§ **What is needed**
Reproduce, with no alteration, the span of lines that begins at the line containing "(189, 323) = (522, 198): brown" and ends at the last line of the records, both ends included, and nothing else.

----------------------------------------

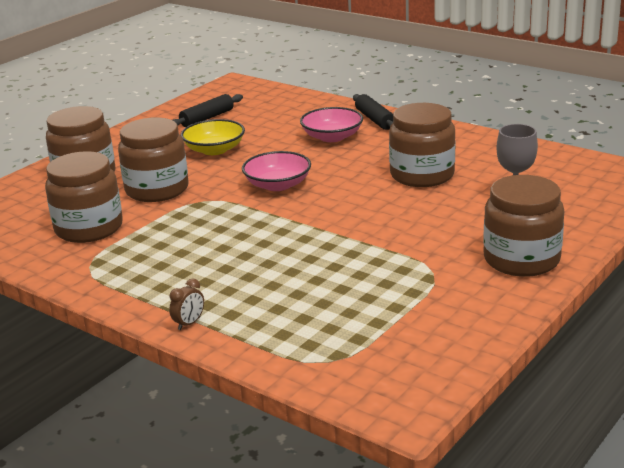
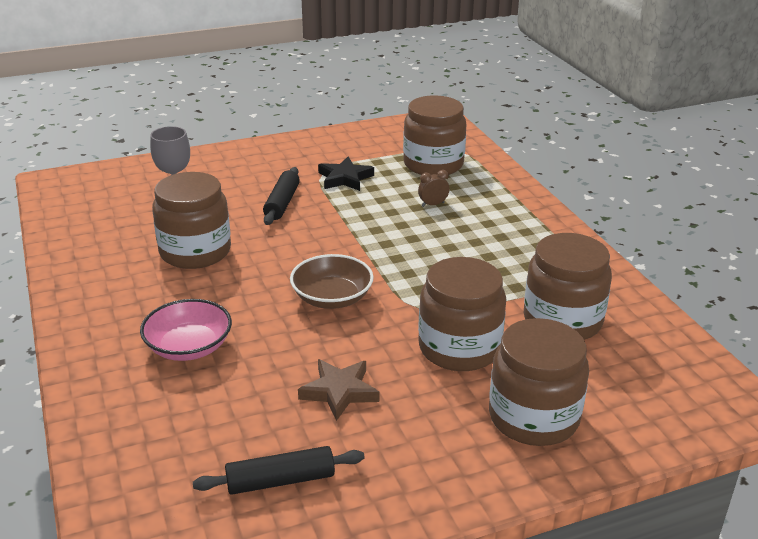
camera: 150 degrees left, 5 degrees up
(189, 323) = (522, 198): brown clock -> brown clock (433, 204)
(214, 150) = (339, 391): yellow bowl -> brown star
(277, 185) = (332, 298): pink bowl -> brown bowl
(375, 119) = (101, 356): black rolling pin -> black rolling pin (282, 203)
(401, 274) = (345, 178): none -> black star
(521, 259) = (257, 159): brown jar -> brown jar (433, 164)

----------------------------------------

§ **Exercise response**
(189, 323) = (522, 198): brown clock -> brown clock (433, 204)
(214, 150) = (339, 391): yellow bowl -> brown star
(277, 185) = (332, 298): pink bowl -> brown bowl
(375, 119) = (101, 356): black rolling pin -> black rolling pin (282, 203)
(401, 274) = (345, 178): none -> black star
(521, 259) = (257, 159): brown jar -> brown jar (433, 164)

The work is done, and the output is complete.